▼

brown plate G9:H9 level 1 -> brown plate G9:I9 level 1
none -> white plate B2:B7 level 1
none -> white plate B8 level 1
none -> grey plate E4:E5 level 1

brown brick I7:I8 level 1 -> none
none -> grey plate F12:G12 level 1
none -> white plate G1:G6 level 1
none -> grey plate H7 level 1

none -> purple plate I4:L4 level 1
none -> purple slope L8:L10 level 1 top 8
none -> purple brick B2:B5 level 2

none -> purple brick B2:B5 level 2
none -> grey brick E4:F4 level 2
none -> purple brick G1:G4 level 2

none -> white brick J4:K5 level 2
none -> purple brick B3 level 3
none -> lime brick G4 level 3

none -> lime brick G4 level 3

▲
▼

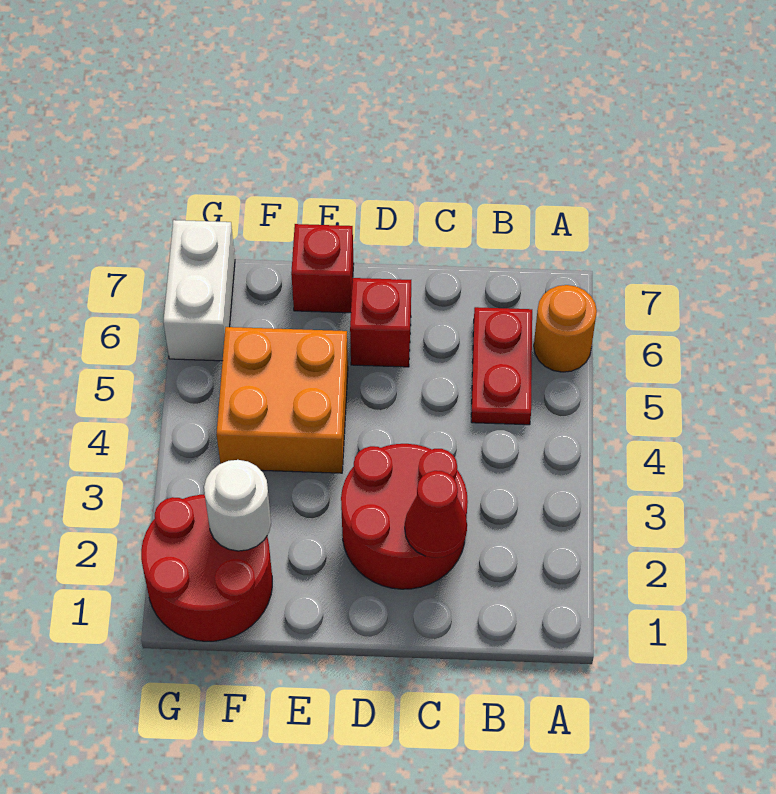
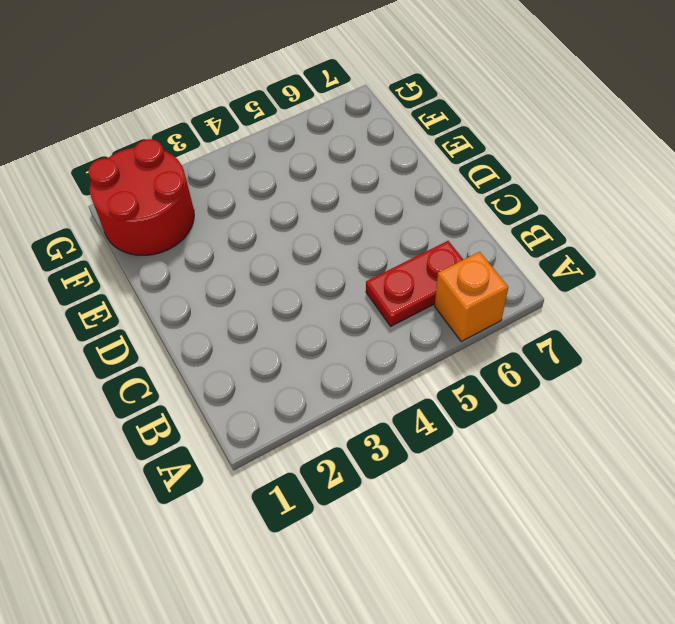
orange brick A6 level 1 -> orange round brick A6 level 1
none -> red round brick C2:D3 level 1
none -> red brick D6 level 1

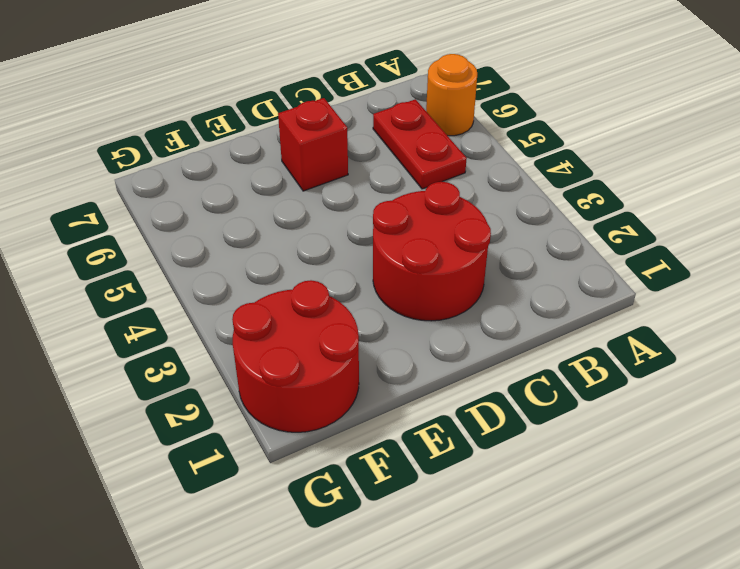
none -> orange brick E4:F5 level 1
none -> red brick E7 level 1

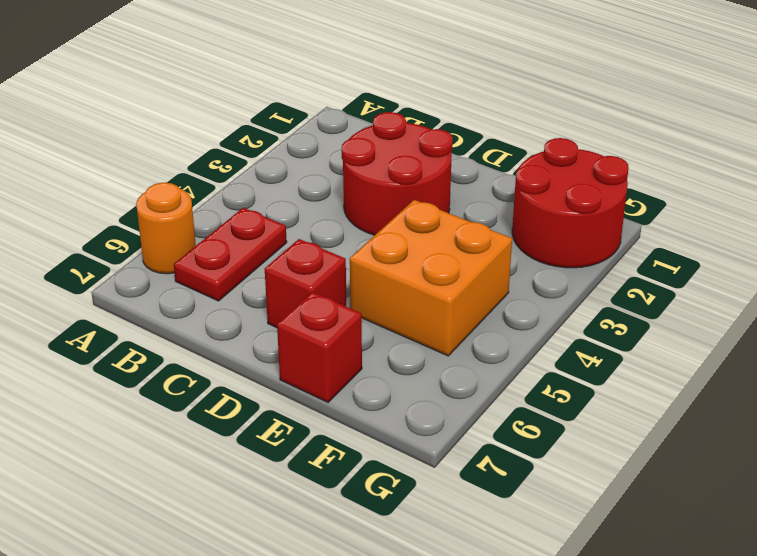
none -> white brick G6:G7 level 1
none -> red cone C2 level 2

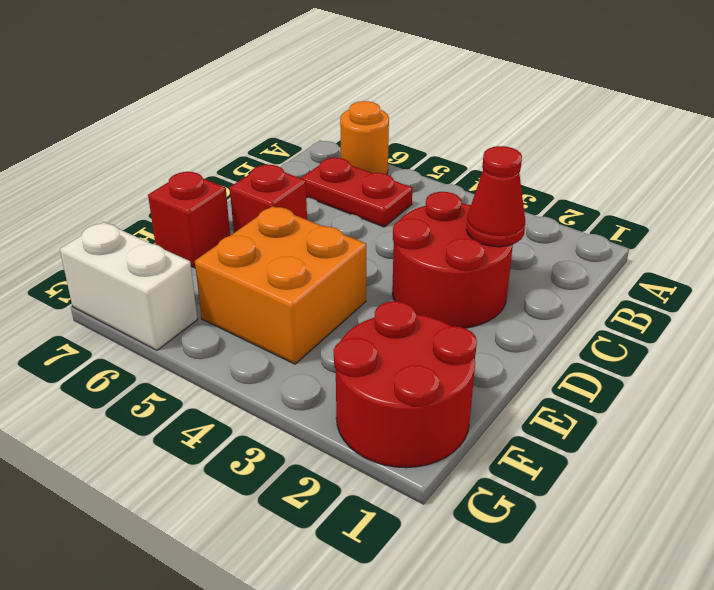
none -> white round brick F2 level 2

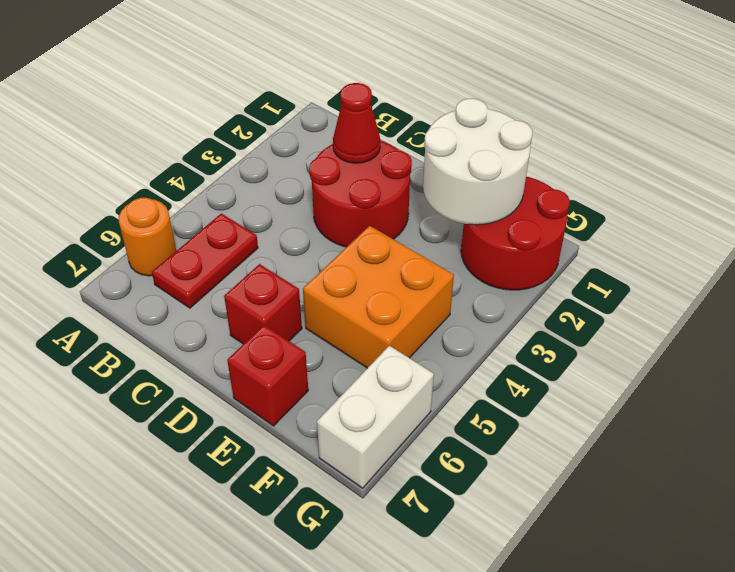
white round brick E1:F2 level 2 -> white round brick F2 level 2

▲
▼

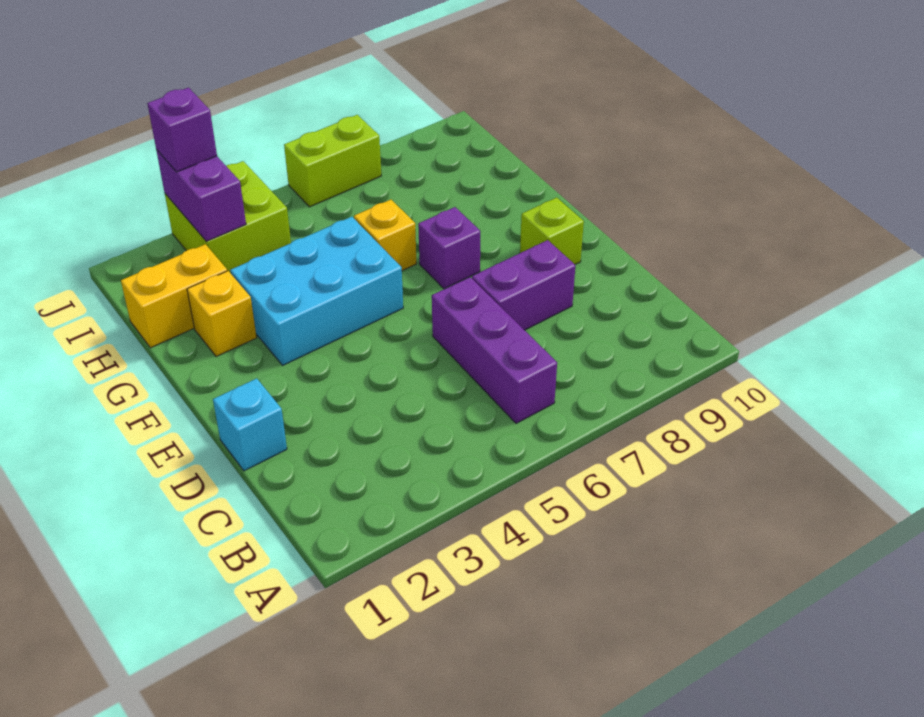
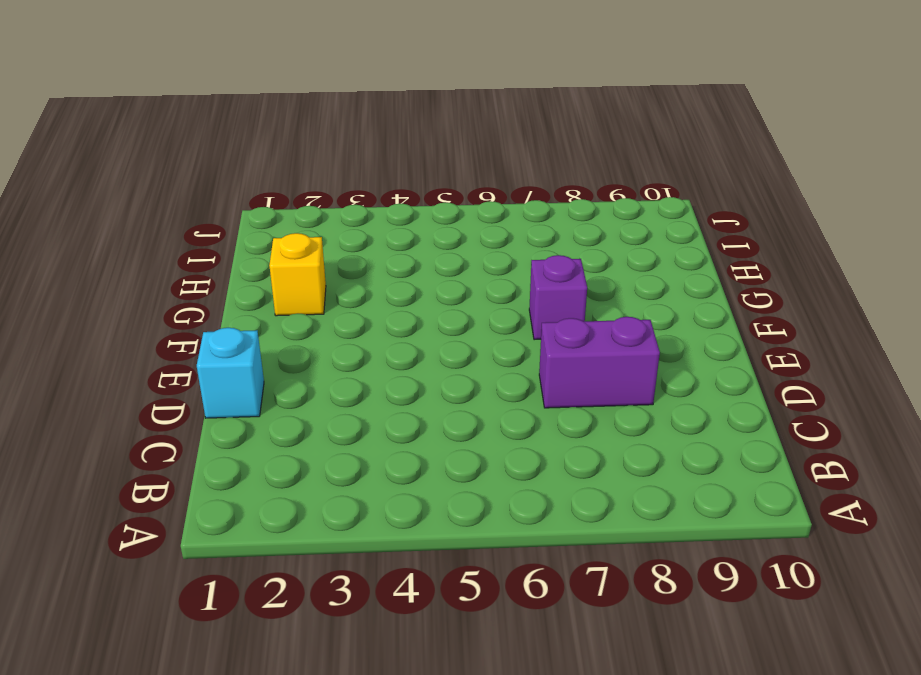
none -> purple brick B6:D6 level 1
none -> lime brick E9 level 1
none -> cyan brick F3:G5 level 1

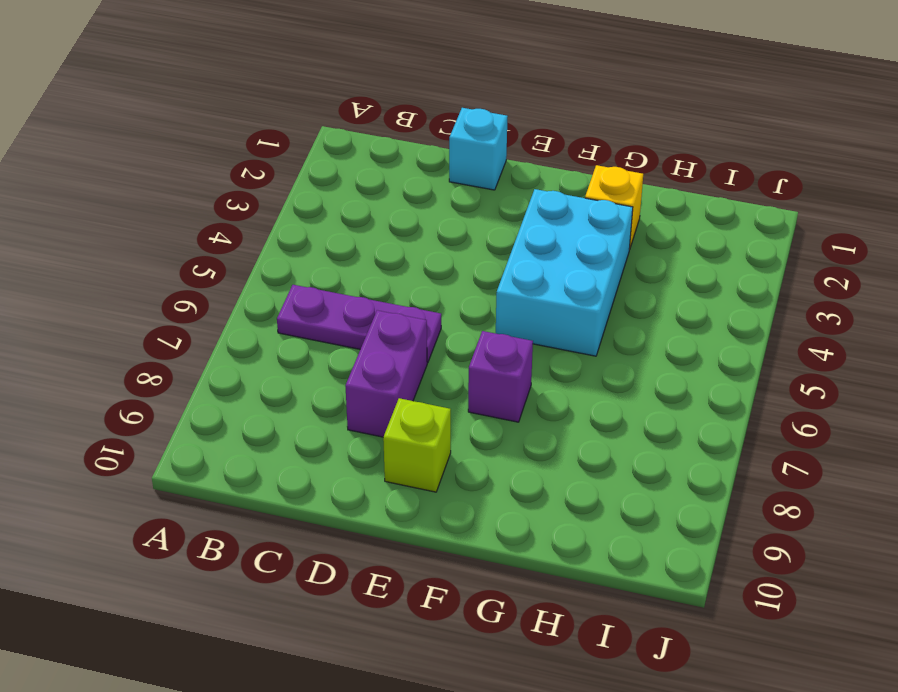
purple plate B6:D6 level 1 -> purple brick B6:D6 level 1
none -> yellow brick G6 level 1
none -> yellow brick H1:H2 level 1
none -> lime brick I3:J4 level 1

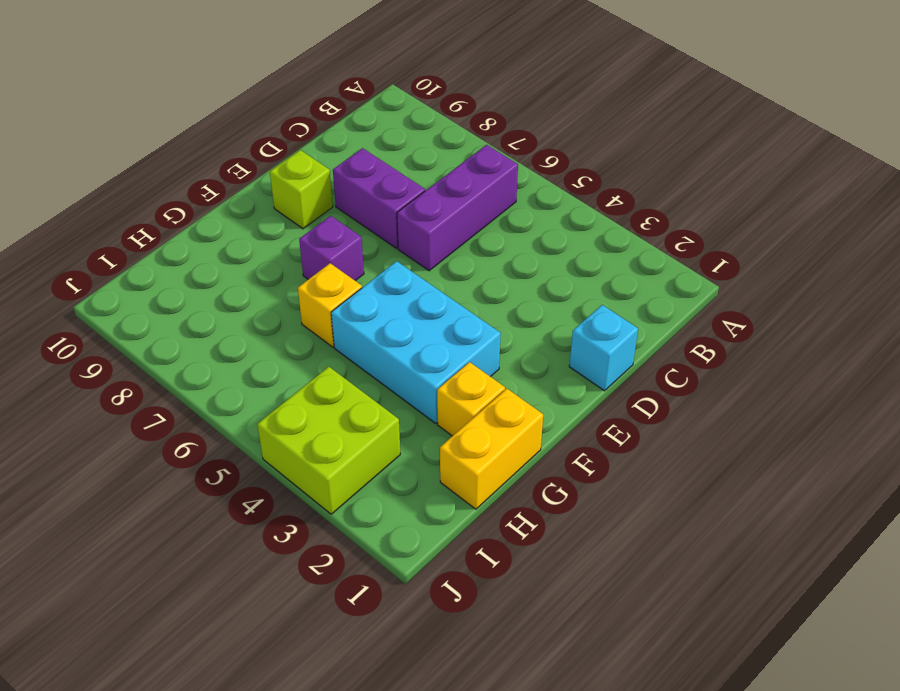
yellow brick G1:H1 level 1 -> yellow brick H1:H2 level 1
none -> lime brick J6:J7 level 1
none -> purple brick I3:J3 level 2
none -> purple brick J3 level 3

▲

Problem to work on
The stretch of entries above that starts with the line containing "none -> purple brick I3:J3 level 2" and goes on through the line containing "none -> purple brick J3 level 3" is to be transcribed exactly, and no other line is to be transcribed.

Output below
none -> purple brick I3:J3 level 2
none -> purple brick J3 level 3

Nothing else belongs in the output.